PROBLEM TO WORK ON -
Return the listing word for word, as given.

PROVIDED DATA -
——

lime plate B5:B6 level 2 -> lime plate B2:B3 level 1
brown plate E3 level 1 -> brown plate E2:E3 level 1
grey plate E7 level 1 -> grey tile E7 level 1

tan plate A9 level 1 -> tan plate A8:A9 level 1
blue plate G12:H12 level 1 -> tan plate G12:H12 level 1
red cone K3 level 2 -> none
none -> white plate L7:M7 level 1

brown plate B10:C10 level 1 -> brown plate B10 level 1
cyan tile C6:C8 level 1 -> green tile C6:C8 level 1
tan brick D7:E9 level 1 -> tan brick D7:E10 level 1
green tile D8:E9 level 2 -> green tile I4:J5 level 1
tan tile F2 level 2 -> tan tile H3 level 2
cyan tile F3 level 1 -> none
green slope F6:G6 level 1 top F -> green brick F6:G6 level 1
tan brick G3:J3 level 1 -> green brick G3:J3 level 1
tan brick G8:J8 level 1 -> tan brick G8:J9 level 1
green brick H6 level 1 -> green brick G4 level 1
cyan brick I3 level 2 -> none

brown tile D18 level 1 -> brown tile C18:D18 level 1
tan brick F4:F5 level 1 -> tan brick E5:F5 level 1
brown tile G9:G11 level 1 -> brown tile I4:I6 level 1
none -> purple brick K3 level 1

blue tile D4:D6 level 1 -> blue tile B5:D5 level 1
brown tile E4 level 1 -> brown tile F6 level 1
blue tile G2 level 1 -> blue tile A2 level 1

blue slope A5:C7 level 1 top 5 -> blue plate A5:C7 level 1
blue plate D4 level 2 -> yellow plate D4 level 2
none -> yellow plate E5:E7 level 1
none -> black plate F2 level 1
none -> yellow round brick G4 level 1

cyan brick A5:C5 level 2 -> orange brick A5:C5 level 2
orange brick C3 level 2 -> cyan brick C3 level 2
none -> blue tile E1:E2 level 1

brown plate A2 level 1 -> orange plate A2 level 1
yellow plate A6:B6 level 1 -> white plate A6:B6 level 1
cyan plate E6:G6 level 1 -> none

——

SOLUTION -
lime plate B5:B6 level 2 -> lime plate B2:B3 level 1
brown plate E3 level 1 -> brown plate E2:E3 level 1
grey plate E7 level 1 -> grey tile E7 level 1

tan plate A9 level 1 -> tan plate A8:A9 level 1
blue plate G12:H12 level 1 -> tan plate G12:H12 level 1
red cone K3 level 2 -> none
none -> white plate L7:M7 level 1

brown plate B10:C10 level 1 -> brown plate B10 level 1
cyan tile C6:C8 level 1 -> green tile C6:C8 level 1
tan brick D7:E9 level 1 -> tan brick D7:E10 level 1
green tile D8:E9 level 2 -> green tile I4:J5 level 1
tan tile F2 level 2 -> tan tile H3 level 2
cyan tile F3 level 1 -> none
green slope F6:G6 level 1 top F -> green brick F6:G6 level 1
tan brick G3:J3 level 1 -> green brick G3:J3 level 1
tan brick G8:J8 level 1 -> tan brick G8:J9 level 1
green brick H6 level 1 -> green brick G4 level 1
cyan brick I3 level 2 -> none

brown tile D18 level 1 -> brown tile C18:D18 level 1
tan brick F4:F5 level 1 -> tan brick E5:F5 level 1
brown tile G9:G11 level 1 -> brown tile I4:I6 level 1
none -> purple brick K3 level 1

blue tile D4:D6 level 1 -> blue tile B5:D5 level 1
brown tile E4 level 1 -> brown tile F6 level 1
blue tile G2 level 1 -> blue tile A2 level 1

blue slope A5:C7 level 1 top 5 -> blue plate A5:C7 level 1
blue plate D4 level 2 -> yellow plate D4 level 2
none -> yellow plate E5:E7 level 1
none -> black plate F2 level 1
none -> yellow round brick G4 level 1

cyan brick A5:C5 level 2 -> orange brick A5:C5 level 2
orange brick C3 level 2 -> cyan brick C3 level 2
none -> blue tile E1:E2 level 1

brown plate A2 level 1 -> orange plate A2 level 1
yellow plate A6:B6 level 1 -> white plate A6:B6 level 1
cyan plate E6:G6 level 1 -> none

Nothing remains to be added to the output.